* _About this exercise_: Transcribe the entries, keeping every character the same.

* _Material shown_:
--- START ---

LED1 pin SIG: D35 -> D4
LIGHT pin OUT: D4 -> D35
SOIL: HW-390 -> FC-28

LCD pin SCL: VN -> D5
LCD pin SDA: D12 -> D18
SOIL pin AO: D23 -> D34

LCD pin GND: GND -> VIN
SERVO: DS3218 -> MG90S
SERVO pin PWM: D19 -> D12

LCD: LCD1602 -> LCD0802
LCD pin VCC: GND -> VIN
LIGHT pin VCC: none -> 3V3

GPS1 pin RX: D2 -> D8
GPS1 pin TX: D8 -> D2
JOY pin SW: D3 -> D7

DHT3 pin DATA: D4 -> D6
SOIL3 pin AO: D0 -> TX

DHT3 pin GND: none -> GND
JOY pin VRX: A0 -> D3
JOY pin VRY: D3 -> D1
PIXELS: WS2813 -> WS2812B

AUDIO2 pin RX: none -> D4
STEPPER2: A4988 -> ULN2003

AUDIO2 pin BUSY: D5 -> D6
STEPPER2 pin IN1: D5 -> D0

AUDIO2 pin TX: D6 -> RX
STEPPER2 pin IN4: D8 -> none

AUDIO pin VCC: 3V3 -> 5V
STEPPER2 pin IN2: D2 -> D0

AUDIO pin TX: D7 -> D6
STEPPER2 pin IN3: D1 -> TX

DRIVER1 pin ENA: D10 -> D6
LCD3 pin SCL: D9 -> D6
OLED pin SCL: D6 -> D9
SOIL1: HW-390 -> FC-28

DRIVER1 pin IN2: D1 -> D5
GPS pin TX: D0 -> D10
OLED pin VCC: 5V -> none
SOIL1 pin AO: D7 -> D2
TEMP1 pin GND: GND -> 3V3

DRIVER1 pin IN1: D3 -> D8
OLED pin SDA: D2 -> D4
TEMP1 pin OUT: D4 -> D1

--- END ---

* _Exercise output_:
LED1 pin SIG: D35 -> D4
LIGHT pin OUT: D4 -> D35
SOIL: HW-390 -> FC-28

LCD pin SCL: VN -> D5
LCD pin SDA: D12 -> D18
SOIL pin AO: D23 -> D34

LCD pin GND: GND -> VIN
SERVO: DS3218 -> MG90S
SERVO pin PWM: D19 -> D12

LCD: LCD1602 -> LCD0802
LCD pin VCC: GND -> VIN
LIGHT pin VCC: none -> 3V3

GPS1 pin RX: D2 -> D8
GPS1 pin TX: D8 -> D2
JOY pin SW: D3 -> D7

DHT3 pin DATA: D4 -> D6
SOIL3 pin AO: D0 -> TX

DHT3 pin GND: none -> GND
JOY pin VRX: A0 -> D3
JOY pin VRY: D3 -> D1
PIXELS: WS2813 -> WS2812B

AUDIO2 pin RX: none -> D4
STEPPER2: A4988 -> ULN2003

AUDIO2 pin BUSY: D5 -> D6
STEPPER2 pin IN1: D5 -> D0

AUDIO2 pin TX: D6 -> RX
STEPPER2 pin IN4: D8 -> none

AUDIO pin VCC: 3V3 -> 5V
STEPPER2 pin IN2: D2 -> D0

AUDIO pin TX: D7 -> D6
STEPPER2 pin IN3: D1 -> TX

DRIVER1 pin ENA: D10 -> D6
LCD3 pin SCL: D9 -> D6
OLED pin SCL: D6 -> D9
SOIL1: HW-390 -> FC-28

DRIVER1 pin IN2: D1 -> D5
GPS pin TX: D0 -> D10
OLED pin VCC: 5V -> none
SOIL1 pin AO: D7 -> D2
TEMP1 pin GND: GND -> 3V3

DRIVER1 pin IN1: D3 -> D8
OLED pin SDA: D2 -> D4
TEMP1 pin OUT: D4 -> D1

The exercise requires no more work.